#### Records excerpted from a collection

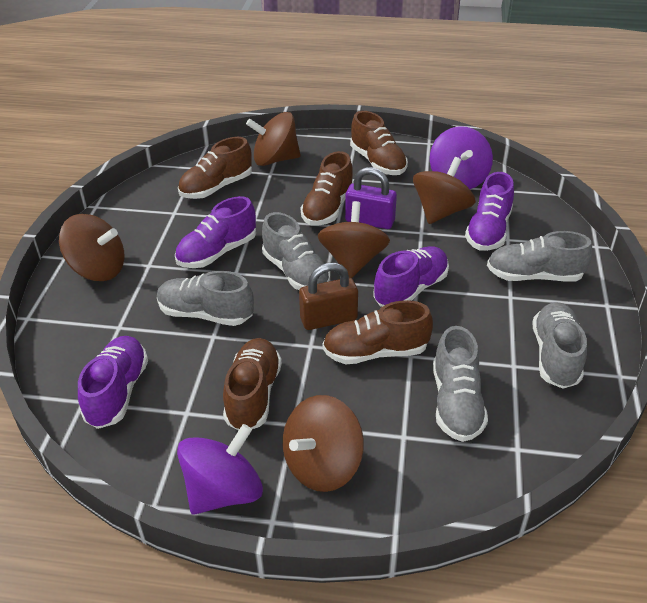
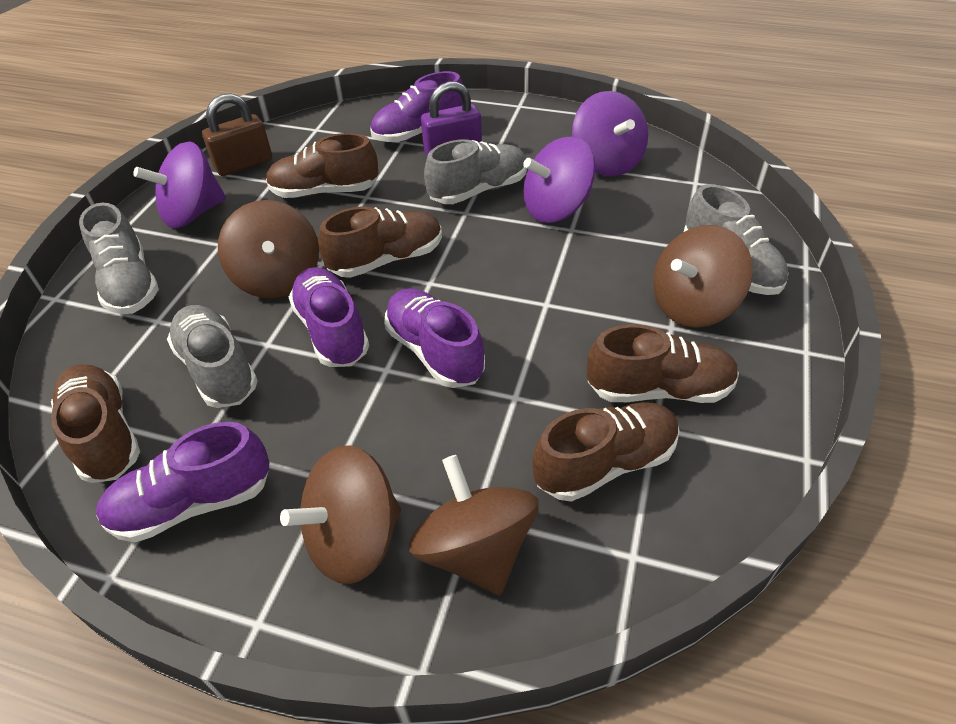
brown spinning top: 5 -> 4
grey shoe: 5 -> 4
purple spinning top: 2 -> 3

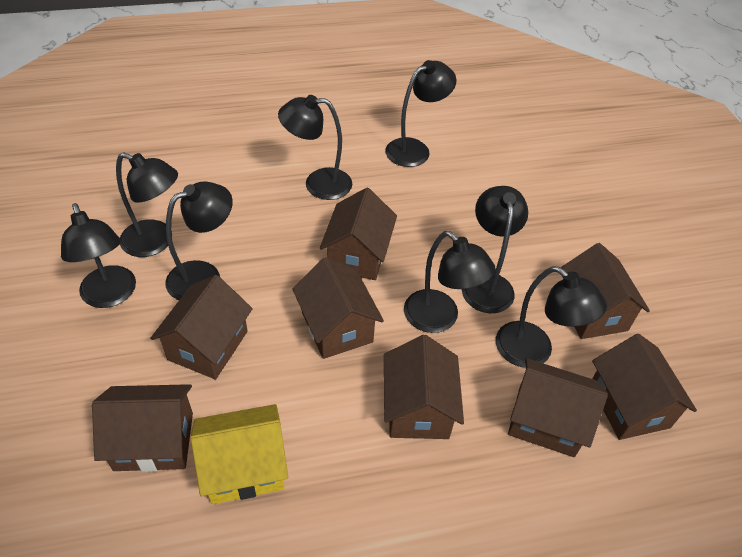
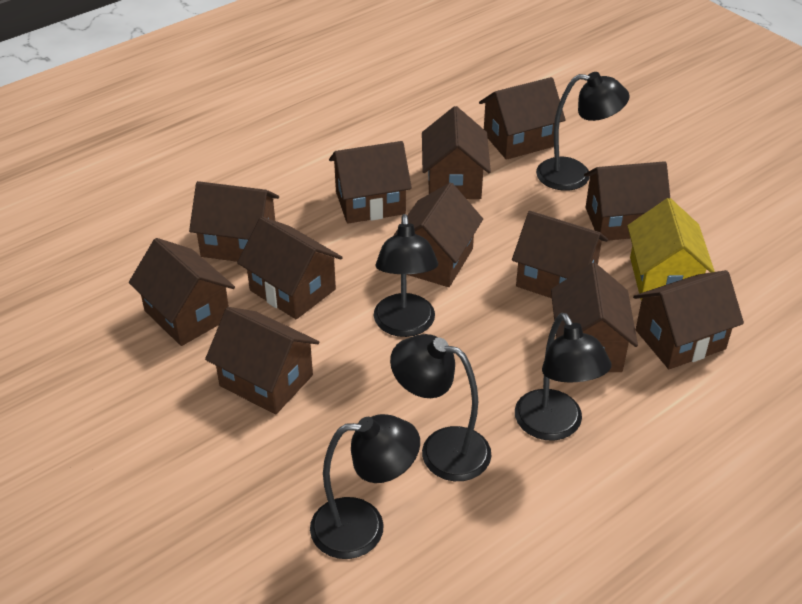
black lamp: 8 -> 5
brown house: 8 -> 12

#### What this task involves
A verbatim copy of every record is to be produced, and pictures are to be excluded from it.

#### Task result
brown spinning top: 5 -> 4
grey shoe: 5 -> 4
purple spinning top: 2 -> 3

black lamp: 8 -> 5
brown house: 8 -> 12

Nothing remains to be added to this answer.